OBJECTIVE: Count the rows below that contain the string "with", treating uppercase and lowercase as different, and give only the number.

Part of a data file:
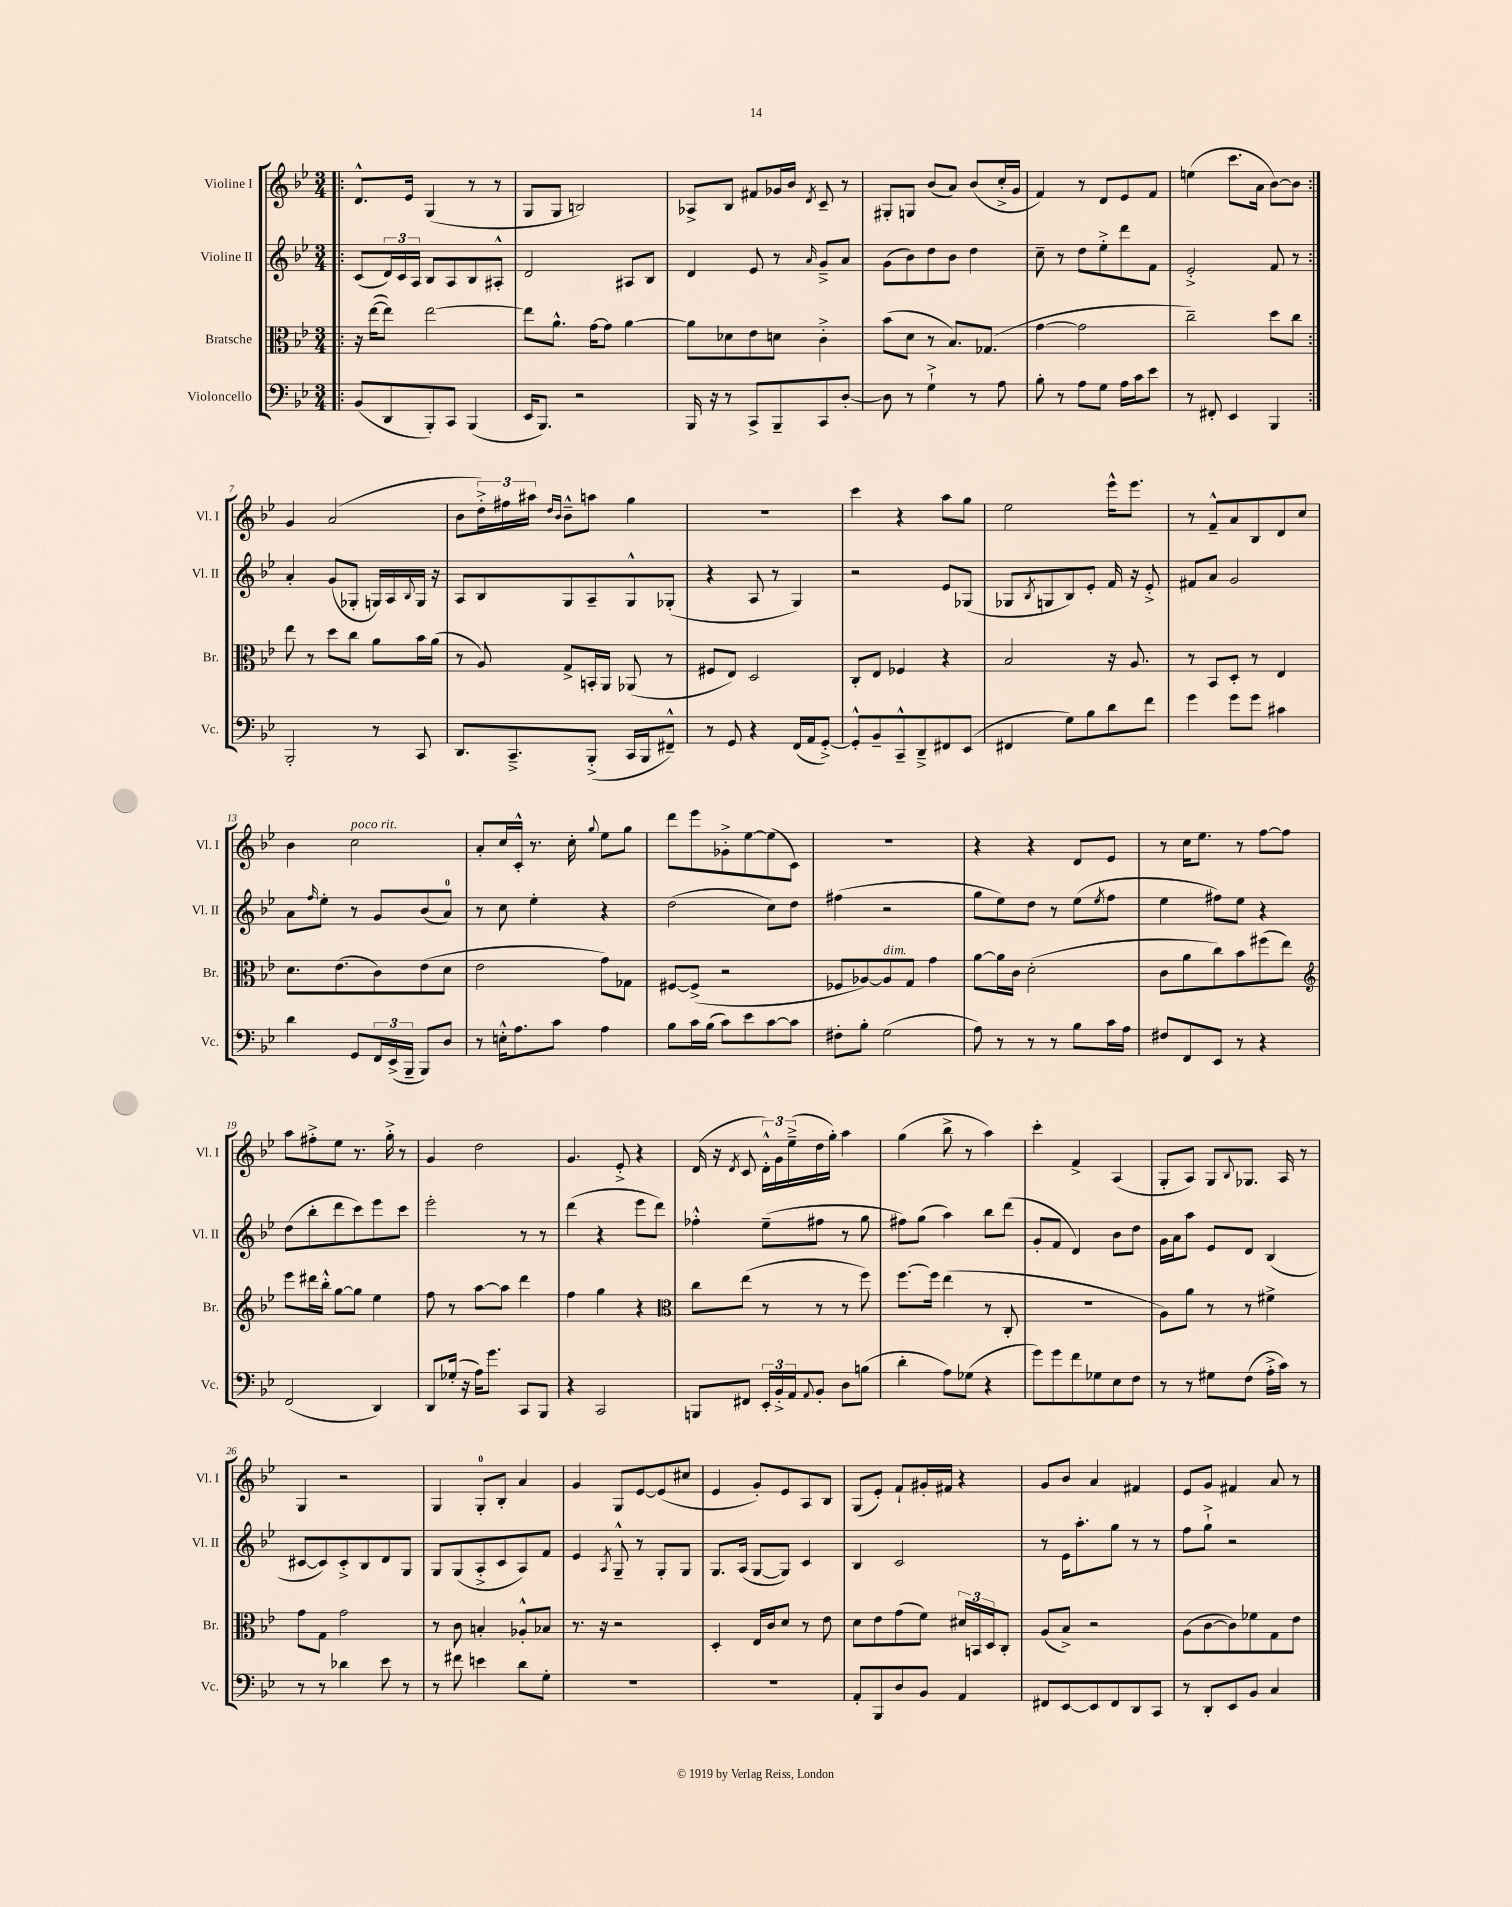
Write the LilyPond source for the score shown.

<<
\new StaffGroup <<
\new Staff = "s0" \with { instrumentName = "Violine I" shortInstrumentName = "Vl. I" } {
    \clef treble \key bes \major \numericTimeSignature \time 3/4
    \repeat volta 2 { \bar ".|:" d'8.-^ ees'16 g4( r8 r8 |
    g8 g8 b2) |
    aes8-> bes8 fis'8 ges'16 bes'16 \acciaccatura { d'8 } c'8-- r8 |
    gis8-. g8 bes'8( a'8) bes'8( c''16-.-> g'16 |
    f'4) r8 d'8 ees'8 f'8 |
    e''4( c'''8. a'16 bes'8~) bes'8 | }
    g'4 a'2( |
    bes'8 \tuplet 3/2 { d''16-.->) fis''16 ais''16 } \grace { d''16 bes'16 } bes'8---^ a''8 g''4 |
    R2. |
    c'''4 r4 a''8 g''8 |
    ees''2 ees'''16-^ ees'''8. |
    r8 f'8---^ a'8 bes8 d'8 c''8 |
    bes'4 c''2^\markup { \italic "poco rit." } |
    a'8-. c''16 c'16-.-^ r8. c''16-. \appoggiatura { g''8 } ees''8 g''8 |
    d'''8 ees'''8 ges'8-.-> ees''8~ ees''8( c'8) |
    R2. |
    r4 r4 d'8 ees'8 |
    r8 c''16 ees''8. r8 f''8~ f''8 |
    a''8 fis''8-.-> ees''8 r8. g''16-.-> r8 |
    g'4 d''2 |
    g'4. ees'8-.-> r4 |
    d'16( r16 \acciaccatura { d'8 } c'8 \tuplet 3/2 { d'16-.-^) g'16 ees''16--->( } d''16 g''16-.) a''4 |
    g''4( bes''8-> r8 a''4) |
    c'''4-. f'4-> a4( |
    g8-. a8) g8 \appoggiatura { bes8 } ges8. a16 r8 |
    g4 r2 |
    g4 g8-0-. bes8-. a'4 |
    g'4 g8 ees'8~ ees'8( cis''8 |
    ees'4 g'8-.) ees'8 a8 bes8 |
    g8( ees'8-.) f'8-! gis'16-. fis'16 r4 |
    g'8 bes'8 a'4 fis'4 |
    ees'8 g'8 fis'4 a'8 r8 \bar "|." |
}
\new Staff = "s1" \with { instrumentName = "Violine II" shortInstrumentName = "Vl. II" } {
    \clef treble \key bes \major \numericTimeSignature \time 3/4
    \repeat volta 2 { \bar ".|:" c'8( \tuplet 3/2 { d'16) c'16 a16 } bes8 a8 bes8 ais8-.-^ |
    d'2 ais8 bes8 |
    d'4 ees'8 r8 \grace { a'16 } g'8---> a'8 |
    g'8( bes'8) d''8 bes'8 d''4 |
    c''8-- r8 d''8 ees''8-.-> d'''8 f'8 |
    ees'2-.-> f'8 r8 | }
    a'4-. g'8( ges8-. g16) a16 \appoggiatura { bes8 } g16 r16 |
    a8 bes8 g8 a8-- g8-^ ges8-.( |
    r4 a8 r8 g4) |
    r2 ees'8 ges8( |
    ges8 \acciaccatura { bes8 } g8 bes8) ees'8-. f'16 r16 ees'8-.-> |
    fis'8 a'8 g'2 |
    a'8 \grace { f''16 } ees''8-. r8 g'8 bes'8( a'8-0) |
    r8 c''8 ees''4-. r4 |
    d''2( c''8) d''8 |
    fis''4( r2 |
    g''8 ees''8) d''8 r8 ees''8( \acciaccatura { ees''8 } f''8 |
    ees''4 fis''8) ees''8 r4 |
    d''8( bes''8-. d'''8 c'''8) ees'''8 c'''8 |
    ees'''2-. r8 r8 |
    d'''4( r4 ees'''8 d'''8) |
    fes''4-.-^ ees''8--( fis''8 r8 g''8 |
    fis''8) g''8( a''4) bes''8 d'''8( |
    g'8-. f'8 d'4) bes'8 d''8 |
    g'16 a'16 a''8 ees'8 d'8 bes4( |
    cis'8~ cis'8) cis'8-.-> bes8 d'8 g8 |
    g8 g8( a8-.-> c'8 a8) f'8 |
    ees'4 \acciaccatura { a8 } g8---^ r8 g8-. g8 |
    g8. a16( g8~ g8) c'4 |
    bes4 c'2 |
    r8 ees'16 a''8.-. g''8 r8 r8 |
    f''8 g''8-!-> r2 \bar "|." |
}
\new Staff = "s2" \with { instrumentName = "Bratsche" shortInstrumentName = "Br." } {
    \clef alto \key bes \major \numericTimeSignature \time 3/4
    \repeat volta 2 { \bar ".|:" r16 ees''16~( ees''8) ees''2~ |
    ees''8 a'8.-^ g'16~ g'8 a'4~ |
    a'8 des'8 ees'8 d'8 c'4-.-> |
    bes'8( d'8 r8 bes8.) ges8.( |
    g'4~ g'2 |
    c''2--) d''8 c''8 | }
    ees''8 r8 d''8 c''8 a'8 bes'16 a'16( |
    r8 a8) g8-> b,16-. a,16 aes,8( r8 |
    fis8 ees8) d2 |
    c8-. ees8 fes4 r4 |
    bes2 r16 a8. |
    r8 bes,8 d8-. r8 ees4 |
    d'8. ees'8.( c'8) ees'8( d'8 |
    ees'2 g'8) ges8 |
    fis8~ fis8->( r2 |
    fes8 aes8~) aes8^\markup { \italic "dim." } g8 g'4 |
    a'8~ a'16 c'16 d'2-.( |
    c'8 a'8 c''8) bes'8 fis''8( ees''8) |
    \clef treble ees'''8 dis'''16 bes''16-.-^ g''8~ g''8 ees''4 |
    f''8 r8 a''8~ a''8 d'''4 |
    f''4 g''4 r4 |
    \clef alto c''8 ees''8( r8 r8 r8 f''8) |
    f''8.~ f''16 ees''4( r8 c8-. |
    R2. |
    a8) a'8 r8 r8 fis'4-> |
    g'8 g8 g'2 |
    r8 c'8 b4-. aes8-.-^ bes8 |
    r8. r16 r2 |
    d4-. ees16 c'16 d'8 r8 ees'8 |
    d'8 ees'8 g'8( f'8) \tuplet 3/2 { dis'16 b,16 d16 } c8-. |
    a8( bes8->) r2 |
    a8( c'8~ c'8) fes'8 g8 ees'8 \bar "|." |
}
\new Staff = "s3" \with { instrumentName = "Violoncello" shortInstrumentName = "Vc." } {
    \clef bass \key bes \major \numericTimeSignature \time 3/4
    \repeat volta 2 { \bar ".|:" bes,8( d,8 bes,,8-.) c,8 bes,,4( |
    ees,16 bes,,8.) r2 |
    bes,,16 r16 r8 c,8-> bes,,8-- c,8 d8~-. |
    d8 r8 g4-!-> r8 a8 |
    bes8-. r8 a8 g8 a16 c'16 ees'8 |
    r8 fis,8-. ees,4 bes,,4 | }
    bes,,2-. r8 c,8 |
    d,8. c,8.---> bes,,8-.->( c,16 bes,,16 fis,8---^) |
    r8 g,8 r4 f,16( a,16 g,8~-.->) |
    g,8-.-^ bes,8-- c,8---^ d,8---> fis,8 ees,8( |
    fis,4 g8) bes8 d'8 f'8 |
    g'4 g'8 g'8 cis'4 |
    d'4 g,8 \tuplet 3/2 { f,16 ees,16->( bes,,16-- } bes,,8) d8 |
    r8 e16-.-^ a8. c'8 a4 |
    bes8 c'16 bes16( c'8) ees'8 c'8~ c'8 |
    fis8-. bes8-. g2( |
    a8) r8 r8 r8 bes8 c'16 a16 |
    fis8 f,8 ees,8 r8 r4 |
    f,2( d,4) |
    d,8 ges16-.( r16 a16) g'8. c,8 bes,,8 |
    r4 c,2 |
    b,,8 fis,8 \tuplet 3/2 { ees,16-. bes,16-.-> a,16 } \appoggiatura { a,8 } bes,8-. d8 b8( |
    d'4-. a8) ges8( r4 |
    g'8) g'8 f'8 ges8 ees8 f8 |
    r8 r8 gis8 f8( a16-.-> c'16) r8 |
    r8 r8 des'4 ees'8 r8 |
    r8 fis'8 e'4 d'8 g8-. |
    R2. |
    R2. |
    a,8-. bes,,8 d8 bes,8 a,4 |
    fis,8 ees,8~ ees,8 fis,8 d,8 c,8 |
    r8 d,8-. ees,8 bes,8 c4 \bar "|." |
}
>>
>>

ANSWER FOR THIS EXERCISE: 4